*** Data extracts Section Begins ***

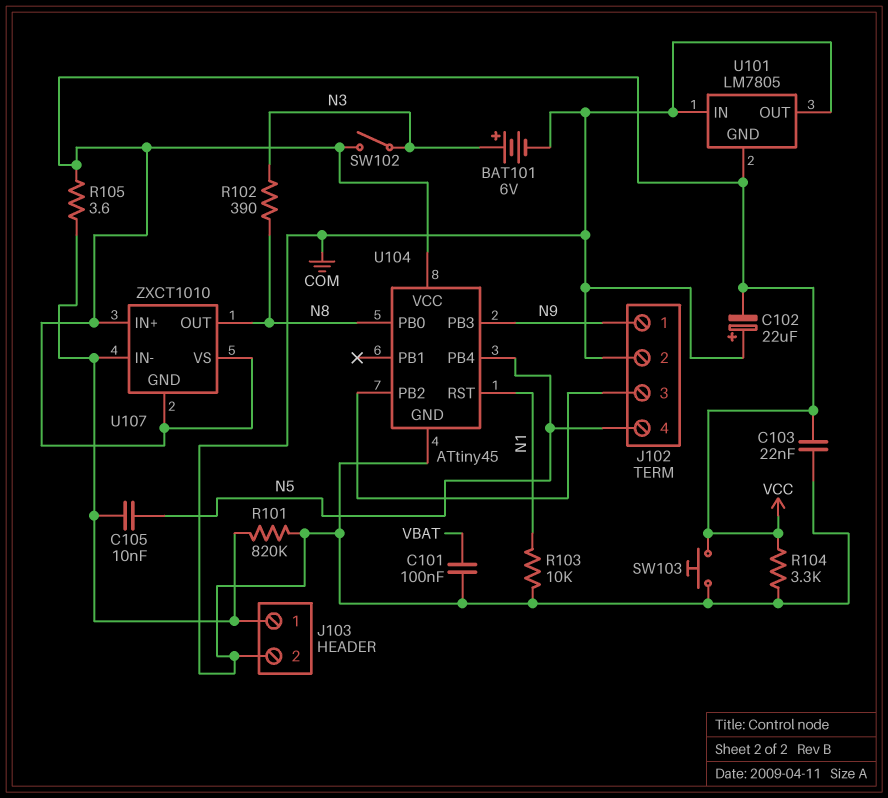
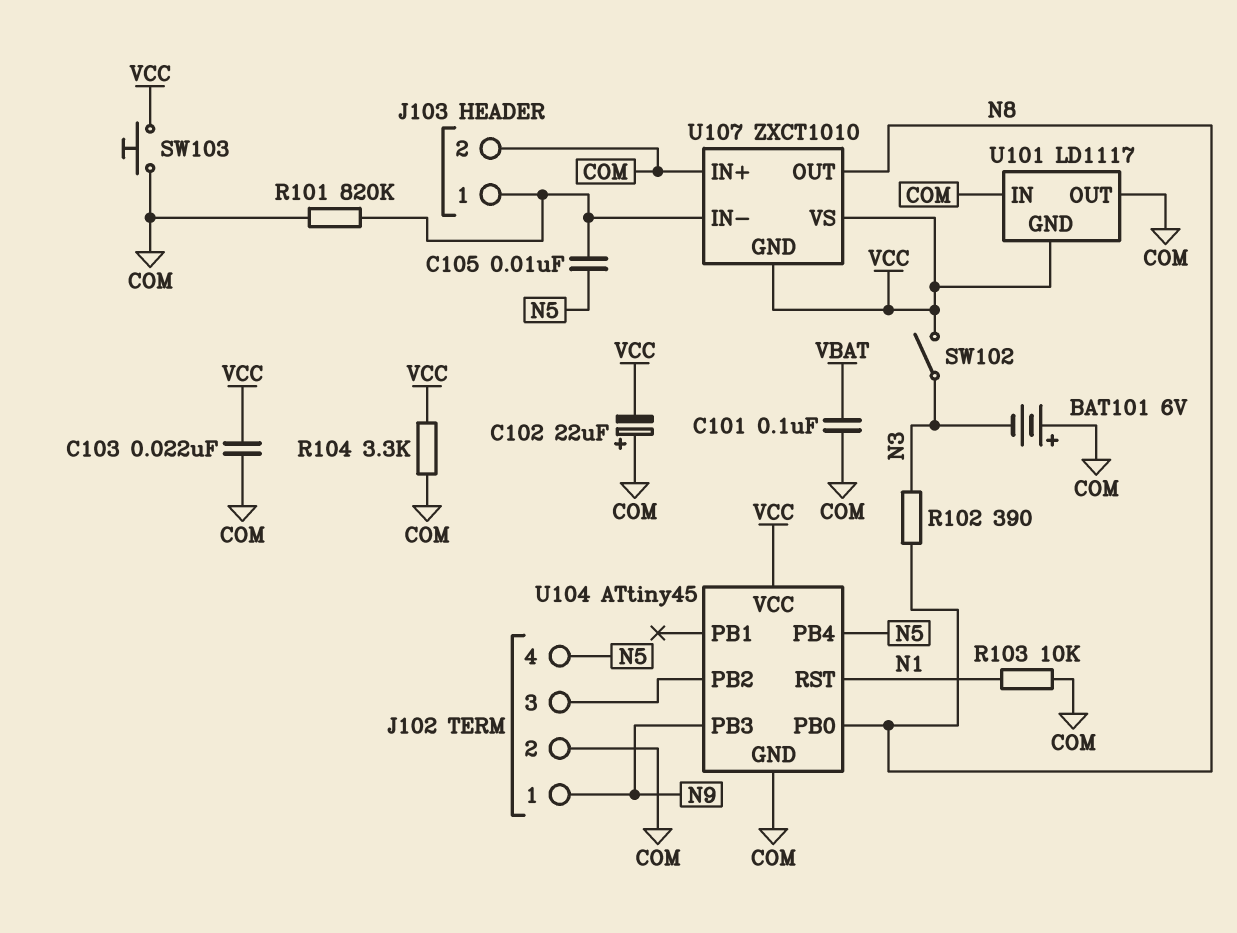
BAT101: 6V (plus N3, minus COM) -> 6V (plus COM, minus N3)
R105: 3.6 (J103/1, VCC) -> none
U101: LM7805 -> LD1117
U107 pin IN+: VCC -> COM

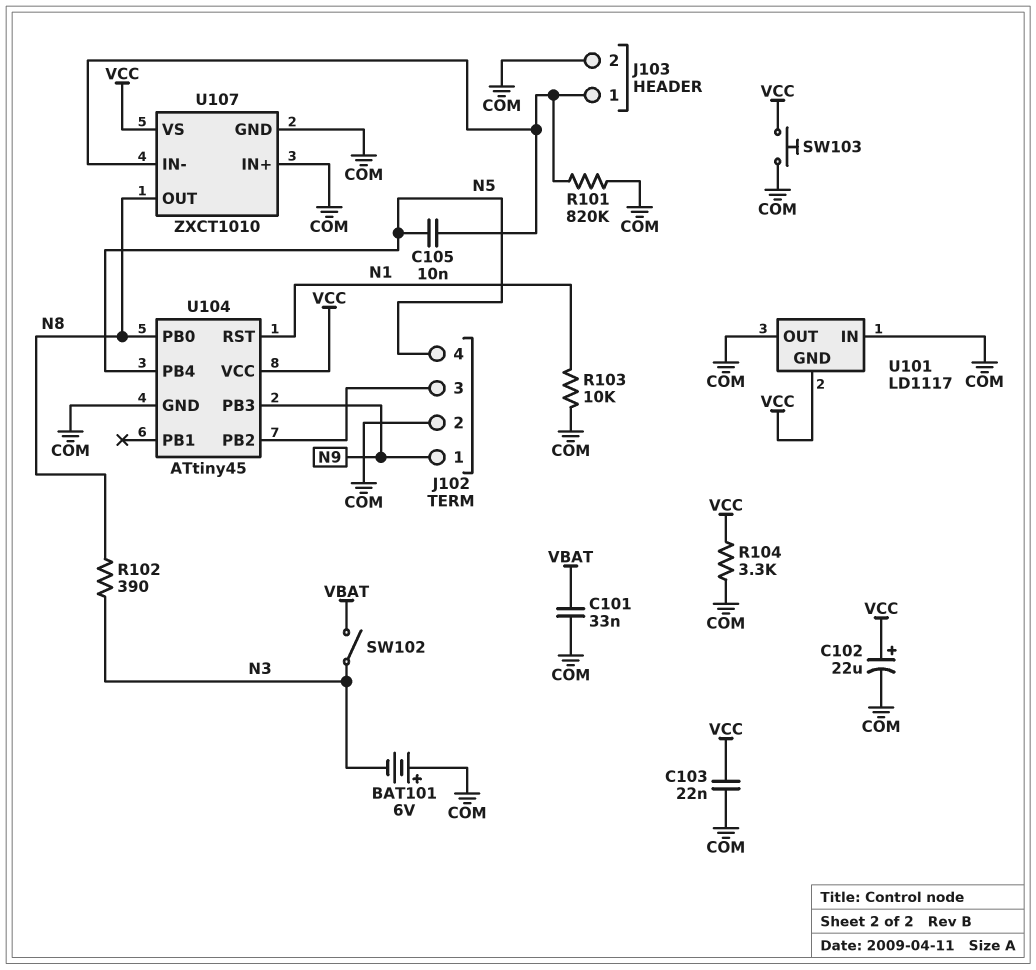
C101: 100nF (COM, VBAT) -> 33nF (COM, VBAT)
C102: 22uF (plus COM, minus VCC) -> 22uF (plus VCC, minus COM)
SW102: switch (N3, VCC) -> switch (N3, VBAT)
U107 pin GND: VCC -> COM

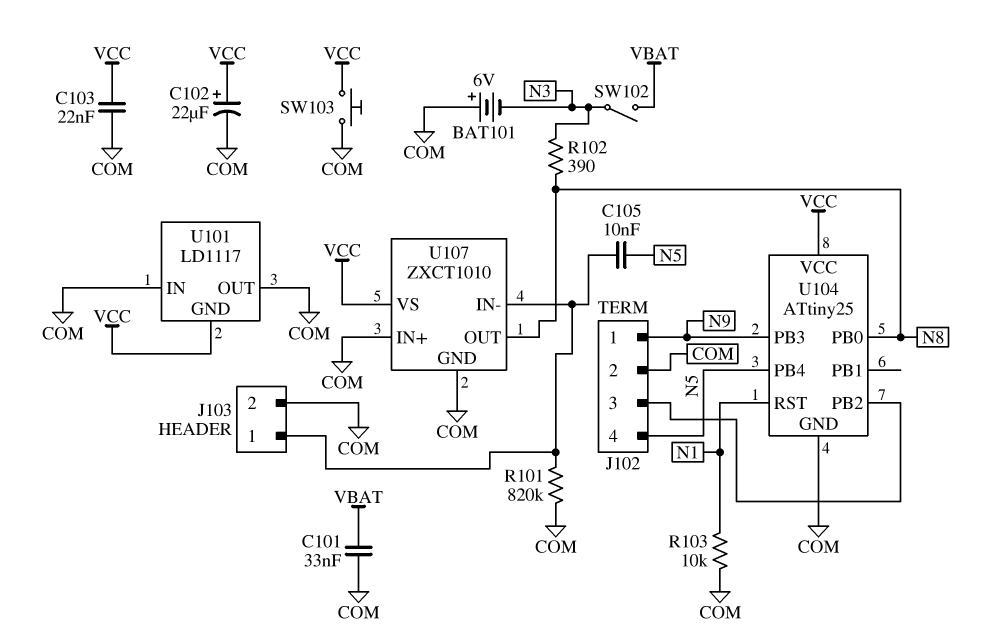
R104: 3.3k (COM, VCC) -> none
U104: ATtiny45 -> ATtiny25

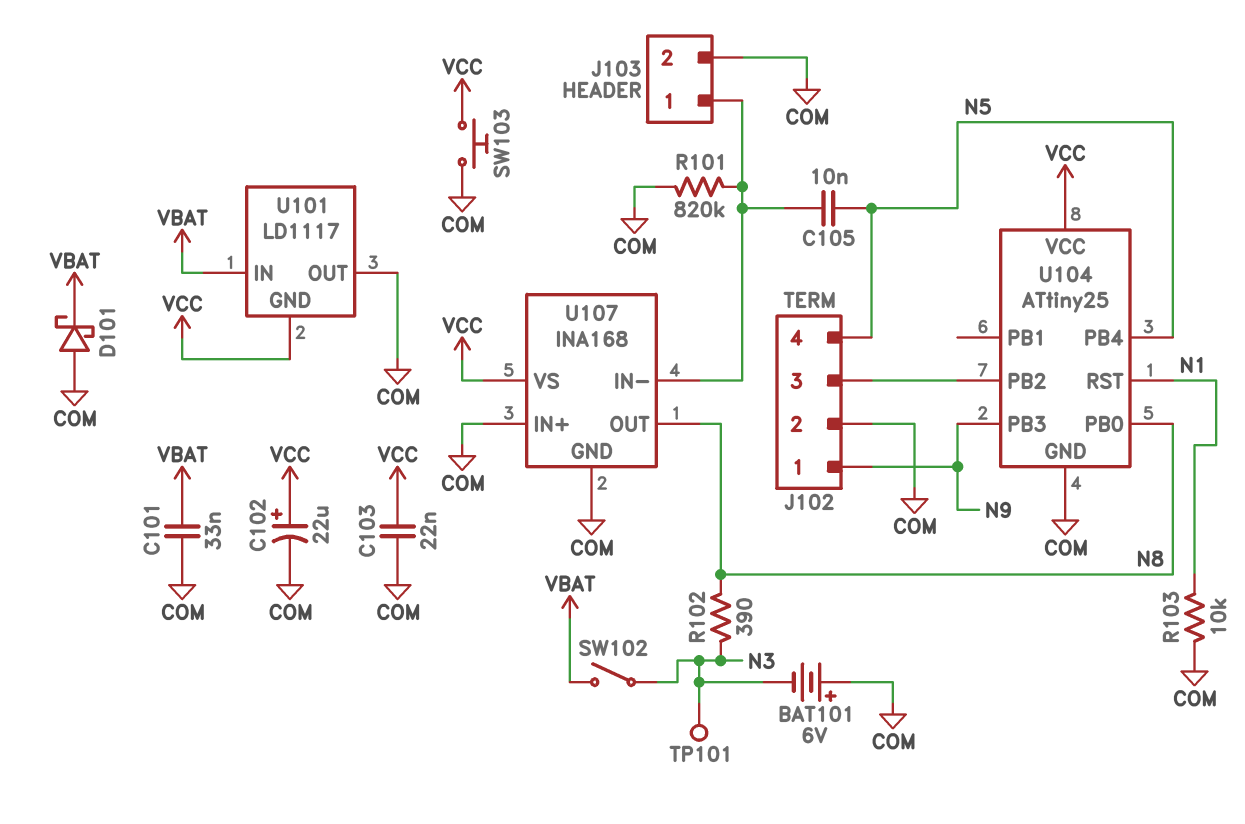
D101: none -> schottky (A COM, K VBAT)
TP101: none -> test point (N3)
U101 pin IN: COM -> VBAT
U107: ZXCT1010 -> INA168

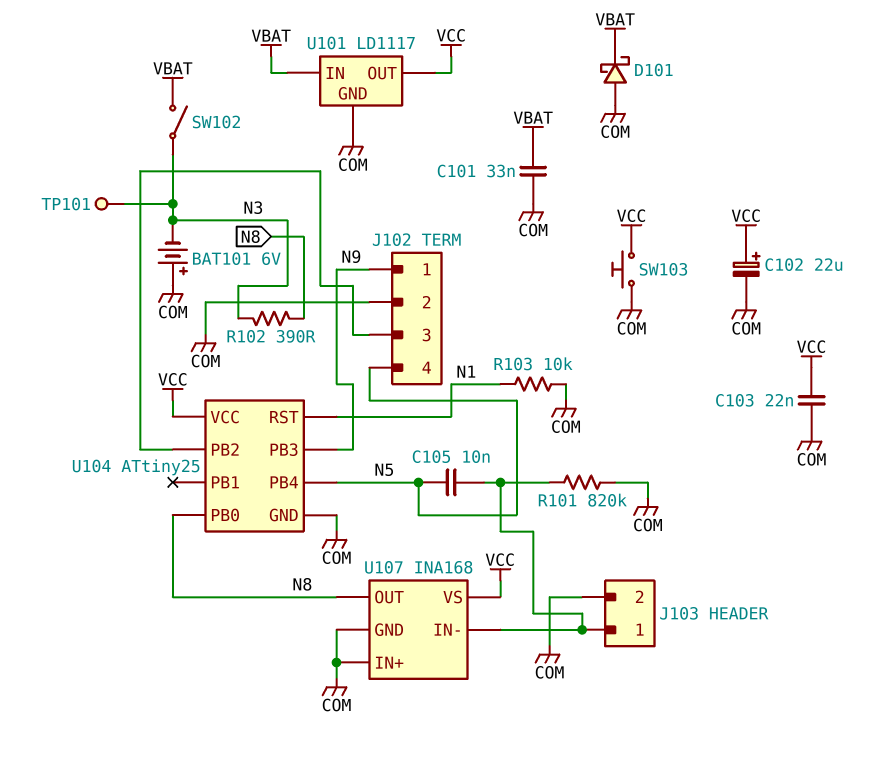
U101 pin GND: VCC -> COM
U101 pin OUT: COM -> VCC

*** Data extracts Section Ends ***

**Work task**
Nothing should appear in the reply except the lines from the start of the listing above through the line with "U107: ZXCT1010 -> INA168", repeated exactly and free of pictures.

**Task response**
BAT101: 6V (plus N3, minus COM) -> 6V (plus COM, minus N3)
R105: 3.6 (J103/1, VCC) -> none
U101: LM7805 -> LD1117
U107 pin IN+: VCC -> COM

C101: 100nF (COM, VBAT) -> 33nF (COM, VBAT)
C102: 22uF (plus COM, minus VCC) -> 22uF (plus VCC, minus COM)
SW102: switch (N3, VCC) -> switch (N3, VBAT)
U107 pin GND: VCC -> COM

R104: 3.3k (COM, VCC) -> none
U104: ATtiny45 -> ATtiny25

D101: none -> schottky (A COM, K VBAT)
TP101: none -> test point (N3)
U101 pin IN: COM -> VBAT
U107: ZXCT1010 -> INA168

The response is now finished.